**Work order:**
Filter the entries beneath this task, copying only the lines that hold the word "VBUS".

[Saved entries]

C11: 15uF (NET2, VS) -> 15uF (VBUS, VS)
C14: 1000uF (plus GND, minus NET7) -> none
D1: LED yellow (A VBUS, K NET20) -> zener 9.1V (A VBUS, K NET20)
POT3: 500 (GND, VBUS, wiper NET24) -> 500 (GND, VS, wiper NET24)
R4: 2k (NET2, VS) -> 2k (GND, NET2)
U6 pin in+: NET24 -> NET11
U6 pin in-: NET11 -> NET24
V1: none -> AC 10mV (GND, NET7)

--

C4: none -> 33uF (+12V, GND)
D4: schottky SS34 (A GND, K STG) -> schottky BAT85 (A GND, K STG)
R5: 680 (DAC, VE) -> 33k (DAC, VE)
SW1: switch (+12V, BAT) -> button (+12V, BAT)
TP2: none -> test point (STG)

**Solution below:**
C11: 15uF (NET2, VS) -> 15uF (VBUS, VS)
D1: LED yellow (A VBUS, K NET20) -> zener 9.1V (A VBUS, K NET20)
POT3: 500 (GND, VBUS, wiper NET24) -> 500 (GND, VS, wiper NET24)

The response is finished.